**TRY IT:** Every entry below is to be copied word for word, with its pictures removed.

(Multi-step shape edit data)
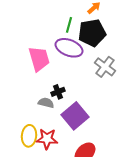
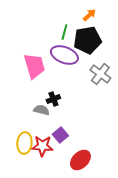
purple square: (75, 116) -> (60, 135), moved, size x0.6

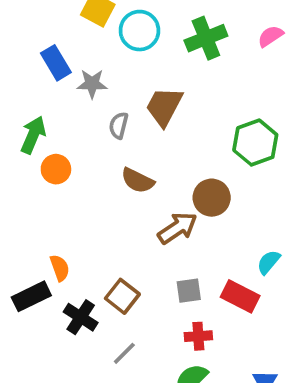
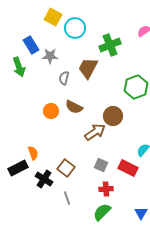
green cross: (206, 38) -> (110, 45), moved
green arrow: (33, 135) -> (19, 67), moved, turned 138
orange circle: (56, 169) -> (51, 111), moved
gray square: (189, 291) -> (101, 165), turned 32
gray line: (124, 353) -> (67, 198), turned -64

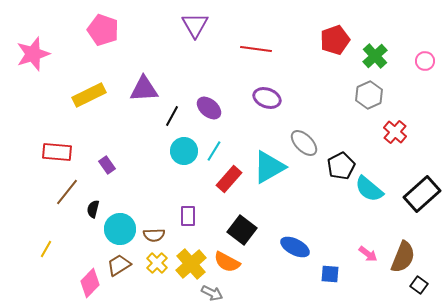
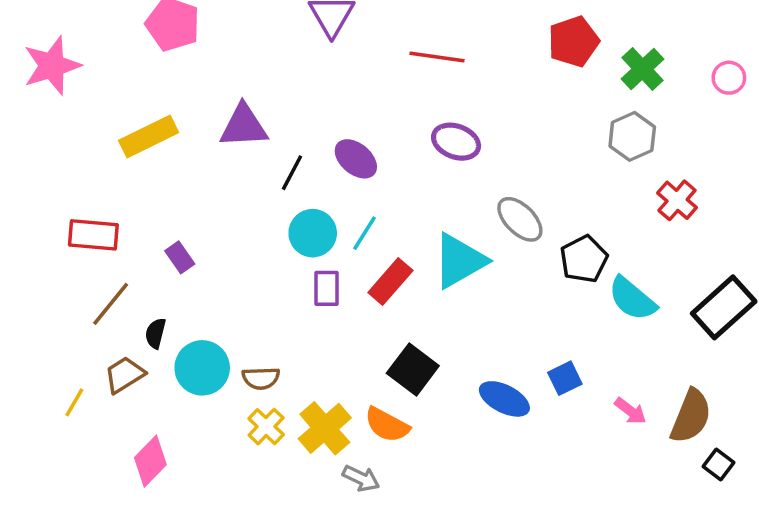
purple rectangle: (188, 216) -> (326, 288), moved
brown trapezoid: (119, 265) -> (124, 375), moved
blue square: (330, 274) -> (565, 378), moved, turned -30

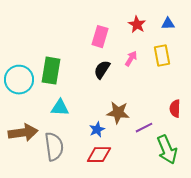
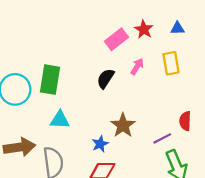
pink rectangle: (100, 37) -> (116, 39), moved, turned 35
brown star: (118, 113) -> (123, 125), turned 30
purple line: (144, 128) -> (162, 138), moved

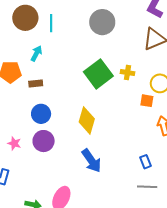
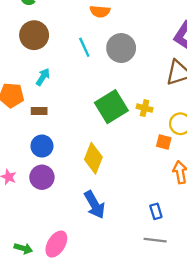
cyan line: (51, 23) -> (84, 47), moved, turned -30

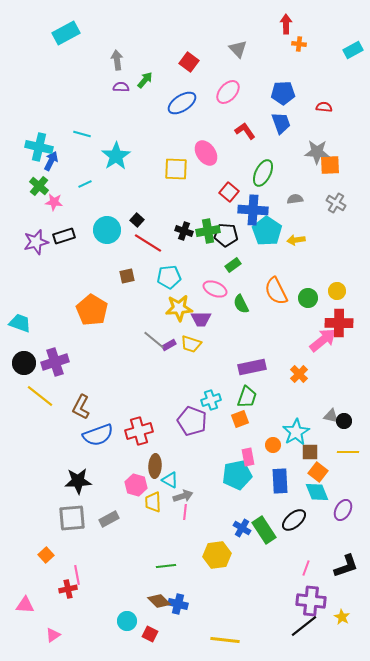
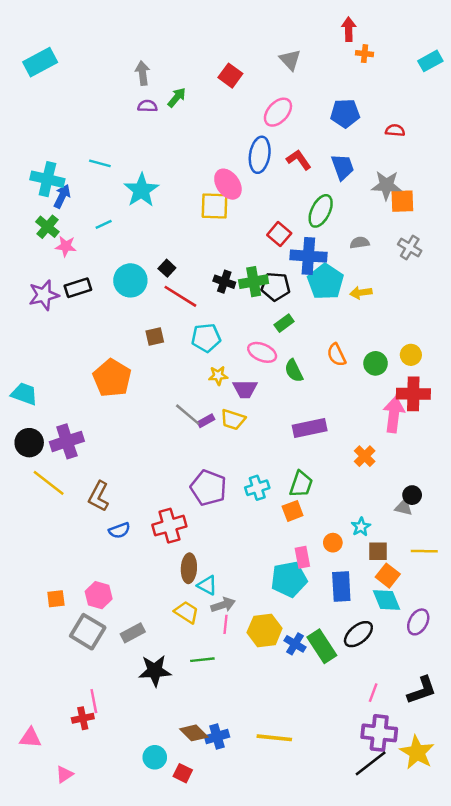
cyan rectangle: (66, 33) -> (40, 62), moved
blue ellipse: (182, 103) -> (260, 155), moved, turned -48
blue trapezoid: (281, 123) -> (343, 167), moved
pink ellipse: (206, 153) -> (228, 184), moved
orange semicircle: (276, 291) -> (336, 355), size x0.7
yellow star: (179, 308) -> (218, 376), size x0.6
pink arrow: (323, 340) -> (394, 415), turned -44
purple rectangle: (252, 367) -> (310, 428), moved
purple pentagon: (192, 421) -> (208, 488), moved
black circle: (344, 421) -> (412, 495), moved
cyan star: (296, 432) -> (361, 527), size x0.6
blue semicircle: (98, 435) -> (119, 530), size x0.6
black star: (78, 481) -> (155, 671), moved
pink hexagon: (136, 485) -> (99, 595), moved
yellow trapezoid: (153, 502) -> (186, 612), turned 125
gray square: (72, 518) -> (88, 632), turned 36
orange square: (46, 555) -> (56, 599), moved, turned 35
yellow hexagon: (217, 555) -> (265, 630), moved
green line: (166, 566) -> (202, 660), moved
blue cross: (178, 604) -> (217, 737), turned -30
yellow star: (342, 617) -> (417, 752), size x1.8
yellow line: (225, 640) -> (274, 738), moved

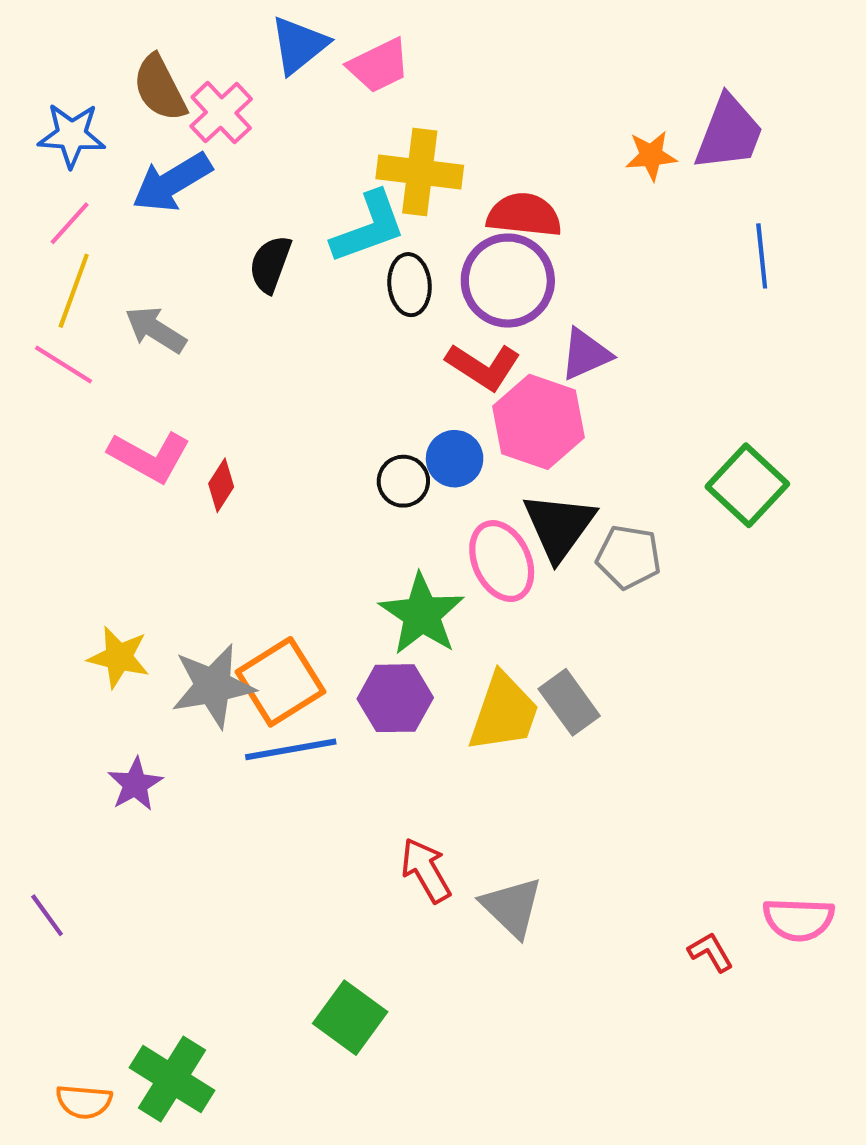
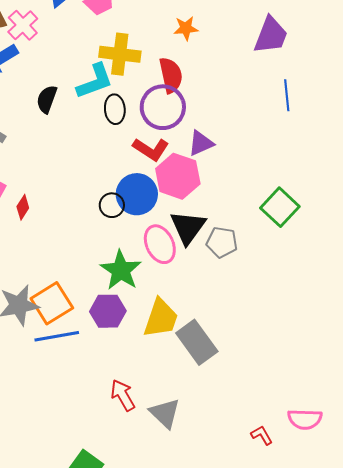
orange star: (651, 156) -> (186, 28), moved
red semicircle: (524, 215) -> (171, 75), turned 72
blue circle: (455, 459) -> (137, 194), size x1.5
gray rectangle: (569, 702) -> (197, 342), moved, size x1.4

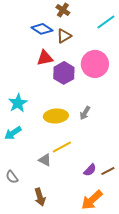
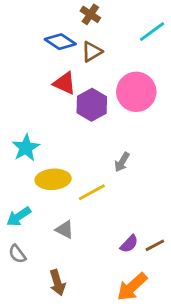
red triangle: (45, 58) -> (65, 83), turned 36
yellow ellipse: (56, 116) -> (53, 179), moved
cyan arrow: (13, 133) -> (19, 217), moved
yellow line: (62, 147) -> (92, 192), moved

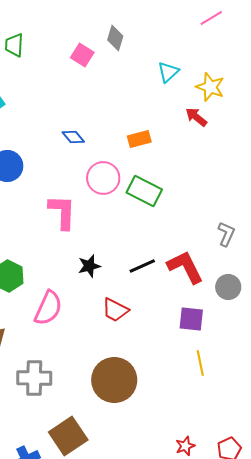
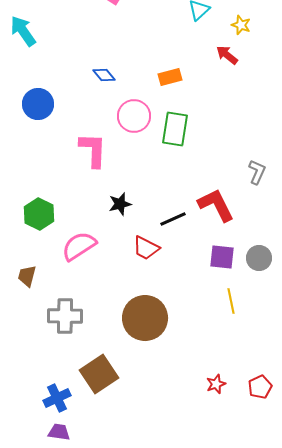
yellow star: (210, 87) -> (241, 25), size x0.7
green rectangle: (144, 191) -> (175, 129), turned 72
black line: (142, 266) -> (173, 219), moved
gray circle: (228, 287) -> (259, 258), moved
pink semicircle: (48, 308) -> (79, 246), turned -147

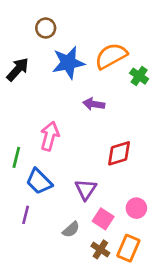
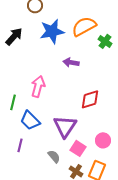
purple triangle: (86, 189) -> (65, 126), size x1.4
gray semicircle: (71, 229) -> (54, 156), turned -88

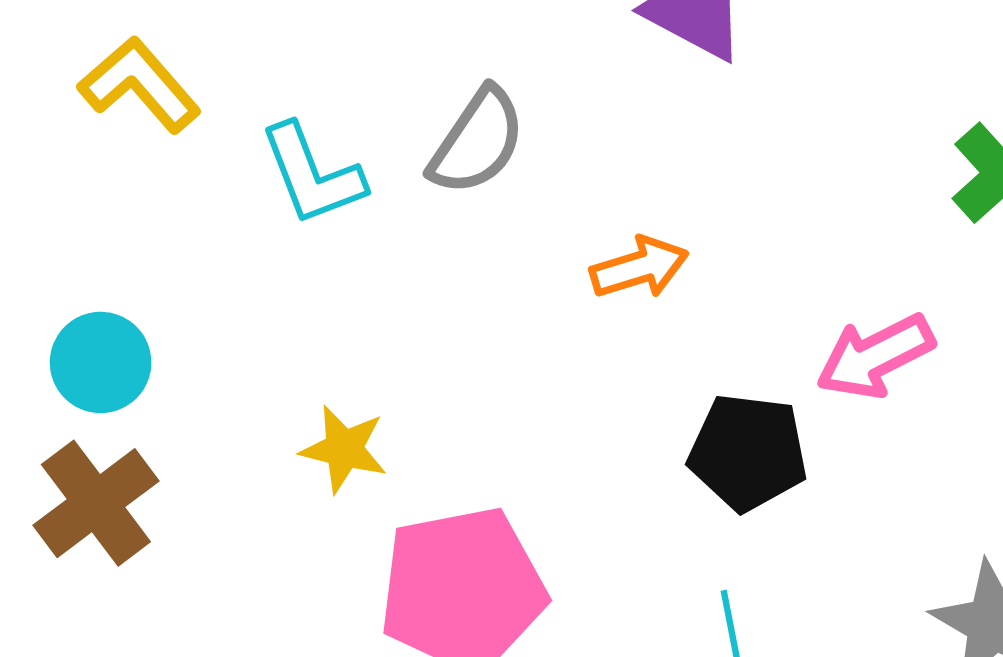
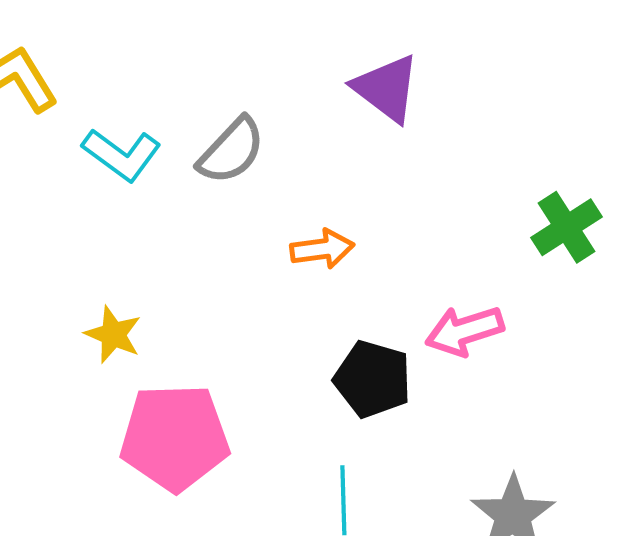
cyan L-shape: (312, 174) -> (122, 155), turned -42

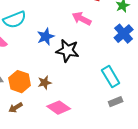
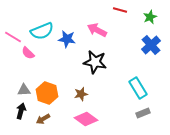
pink arrow: (82, 19) -> (97, 30), moved
blue star: (46, 37) -> (67, 39), moved, turned 30
brown star: (45, 83) -> (81, 94), moved

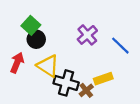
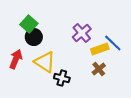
yellow rectangle: (103, 79) -> (100, 49), moved
black cross: (66, 83) -> (62, 78), size x0.7
brown cross: (86, 90) -> (99, 69), moved

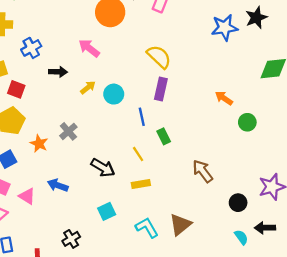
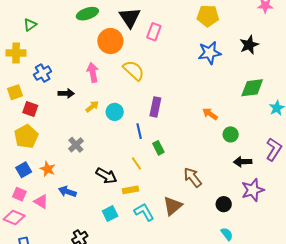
black star: (256, 18) -> (249, 45), moved
pink arrow: (89, 48) -> (93, 72), turned 42
yellow semicircle: (159, 57) -> (134, 70), moved
orange star: (39, 144) -> (48, 169), moved
yellow rectangle: (141, 184) -> (130, 190), moved
brown triangle: (180, 225) -> (173, 206), moved
cyan L-shape: (147, 228) -> (144, 212), moved
black arrow: (265, 228) -> (243, 162), moved

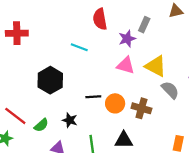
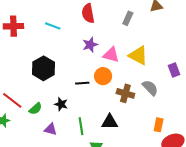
purple star: (127, 39) -> (90, 45), moved
cyan line: (79, 47) -> (53, 26), moved
gray semicircle: (170, 90) -> (150, 88), moved
orange circle: (115, 103) -> (103, 76), moved

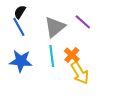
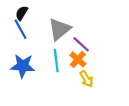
purple line: (83, 22) -> (81, 44), moved
yellow arrow: (80, 73) -> (86, 79), size x0.7

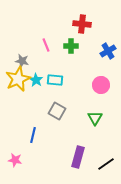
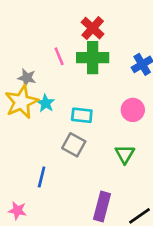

**WRITTEN REPLY:**
purple square: (75, 116) -> (60, 135), moved, size x0.6

green cross: (206, 38) -> (110, 45), moved
green arrow: (33, 135) -> (19, 67), moved, turned 138
orange circle: (56, 169) -> (51, 111), moved
gray square: (189, 291) -> (101, 165), turned 32
gray line: (124, 353) -> (67, 198), turned -64

purple rectangle: (188, 216) -> (326, 288), moved
brown trapezoid: (119, 265) -> (124, 375), moved
blue square: (330, 274) -> (565, 378), moved, turned -30

pink rectangle: (100, 37) -> (116, 39), moved, turned 35
brown star: (118, 113) -> (123, 125), turned 30
purple line: (144, 128) -> (162, 138), moved

cyan line: (51, 23) -> (84, 47), moved, turned -30

cyan rectangle: (66, 33) -> (40, 62), moved
blue ellipse: (182, 103) -> (260, 155), moved, turned -48
blue trapezoid: (281, 123) -> (343, 167), moved
pink ellipse: (206, 153) -> (228, 184), moved
orange semicircle: (276, 291) -> (336, 355), size x0.7
yellow star: (179, 308) -> (218, 376), size x0.6
pink arrow: (323, 340) -> (394, 415), turned -44
purple rectangle: (252, 367) -> (310, 428), moved
purple pentagon: (192, 421) -> (208, 488), moved
black circle: (344, 421) -> (412, 495), moved
cyan star: (296, 432) -> (361, 527), size x0.6
blue semicircle: (98, 435) -> (119, 530), size x0.6
black star: (78, 481) -> (155, 671), moved
pink hexagon: (136, 485) -> (99, 595), moved
yellow trapezoid: (153, 502) -> (186, 612), turned 125
gray square: (72, 518) -> (88, 632), turned 36
orange square: (46, 555) -> (56, 599), moved, turned 35
yellow hexagon: (217, 555) -> (265, 630), moved
green line: (166, 566) -> (202, 660), moved
blue cross: (178, 604) -> (217, 737), turned -30
yellow star: (342, 617) -> (417, 752), size x1.8
yellow line: (225, 640) -> (274, 738), moved

orange star: (651, 156) -> (186, 28), moved
red semicircle: (524, 215) -> (171, 75), turned 72
blue circle: (455, 459) -> (137, 194), size x1.5
gray rectangle: (569, 702) -> (197, 342), moved, size x1.4

red triangle: (45, 58) -> (65, 83), turned 36
yellow ellipse: (56, 116) -> (53, 179), moved
cyan arrow: (13, 133) -> (19, 217), moved
yellow line: (62, 147) -> (92, 192), moved

yellow star: (210, 87) -> (241, 25), size x0.7
green rectangle: (144, 191) -> (175, 129), turned 72
black line: (142, 266) -> (173, 219), moved
gray circle: (228, 287) -> (259, 258), moved
pink semicircle: (48, 308) -> (79, 246), turned -147

purple triangle: (86, 189) -> (65, 126), size x1.4
gray semicircle: (71, 229) -> (54, 156), turned -88

cyan L-shape: (312, 174) -> (122, 155), turned -42

pink arrow: (82, 19) -> (97, 30), moved
blue star: (46, 37) -> (67, 39), moved, turned 30
brown star: (45, 83) -> (81, 94), moved

yellow rectangle: (103, 79) -> (100, 49), moved
black cross: (66, 83) -> (62, 78), size x0.7
brown cross: (86, 90) -> (99, 69), moved

black star: (256, 18) -> (249, 45), moved
pink arrow: (89, 48) -> (93, 72), turned 42
yellow semicircle: (159, 57) -> (134, 70), moved
orange star: (39, 144) -> (48, 169), moved
yellow rectangle: (141, 184) -> (130, 190), moved
brown triangle: (180, 225) -> (173, 206), moved
cyan L-shape: (147, 228) -> (144, 212), moved
black arrow: (265, 228) -> (243, 162), moved

purple star: (127, 39) -> (90, 45), moved
cyan line: (79, 47) -> (53, 26), moved
gray semicircle: (170, 90) -> (150, 88), moved
orange circle: (115, 103) -> (103, 76), moved

purple line: (83, 22) -> (81, 44), moved
yellow arrow: (80, 73) -> (86, 79), size x0.7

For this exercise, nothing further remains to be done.